§ **What the exercise asks**:
Skip the pictures. Retype exactly, and only, the lines between the line holding "none -> blue brick F2:H2 level 1" and the last line below, inclusive.
***** Records to process
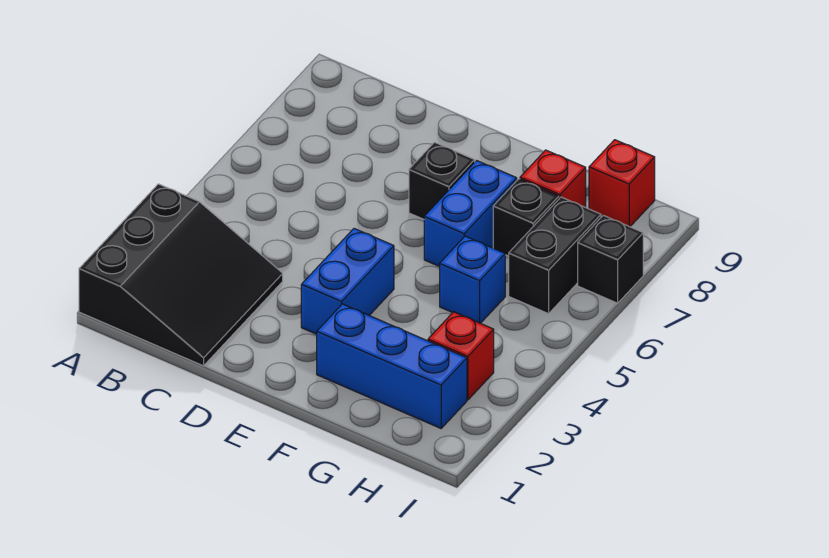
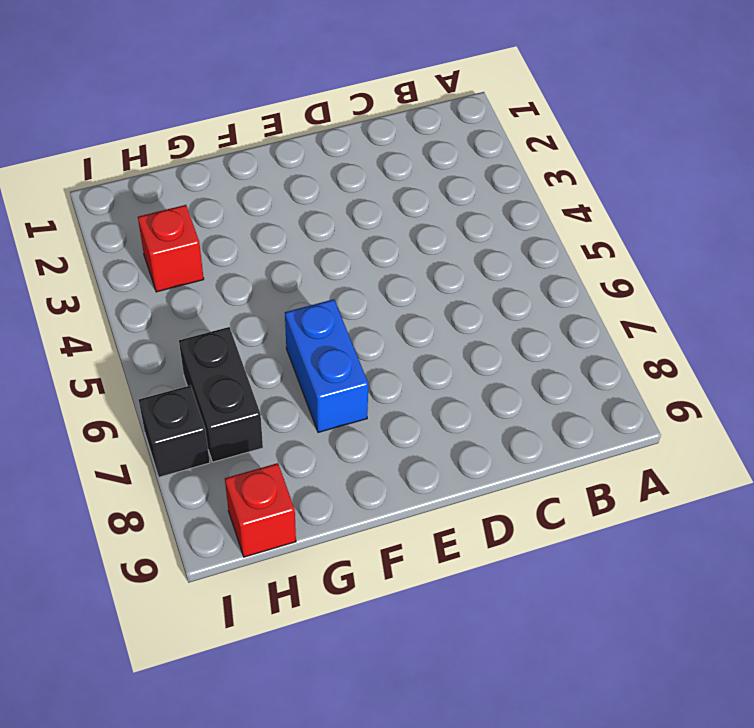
none -> black slope A1:C3 level 1 top A
none -> blue brick E3:E4 level 1
none -> black brick E7 level 1

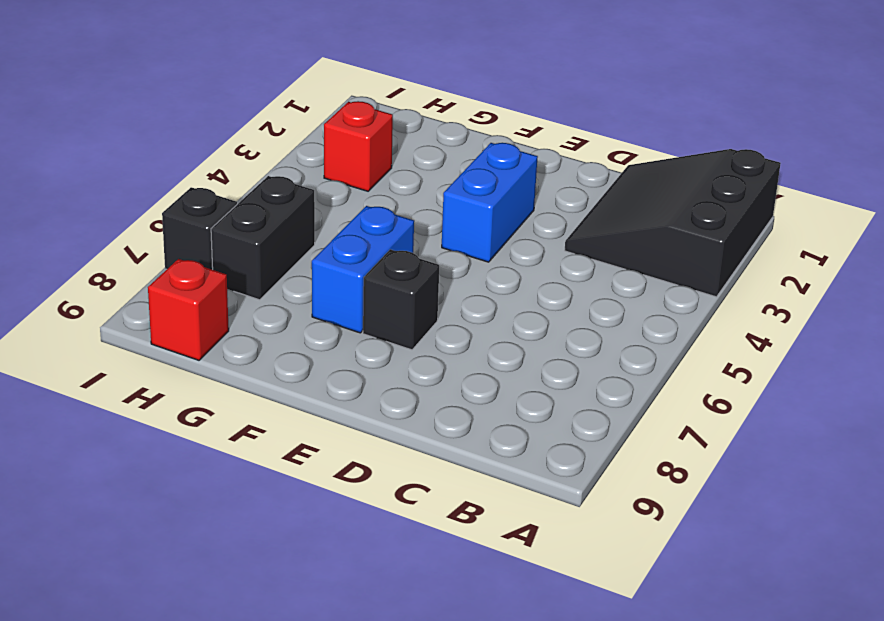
none -> blue brick F2:H2 level 1
none -> blue brick G5 level 1
none -> black brick G7 level 1

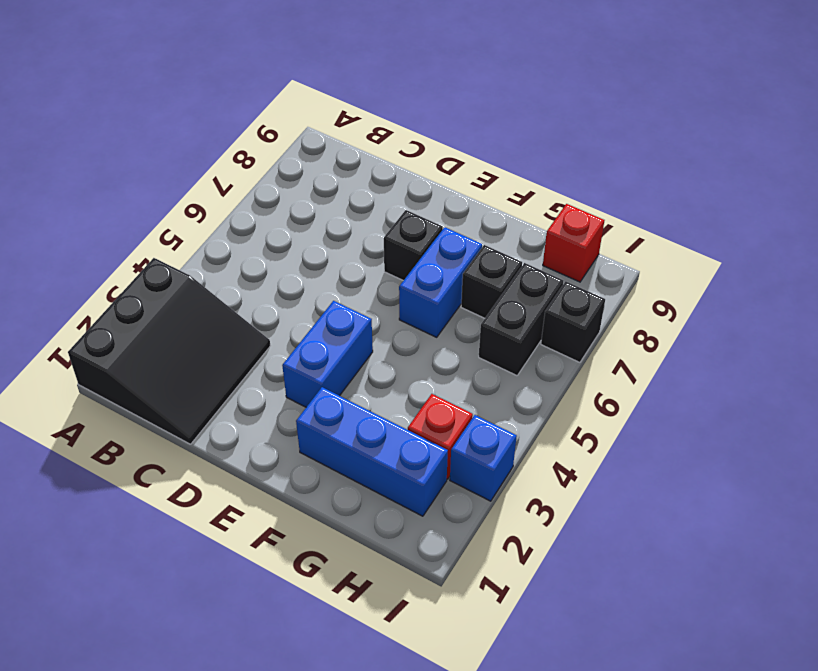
blue brick I3 level 1 -> blue brick G5 level 1
none -> red brick G8 level 1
**********
§ **Answer area**:
none -> blue brick F2:H2 level 1
none -> blue brick G5 level 1
none -> black brick G7 level 1

blue brick I3 level 1 -> blue brick G5 level 1
none -> red brick G8 level 1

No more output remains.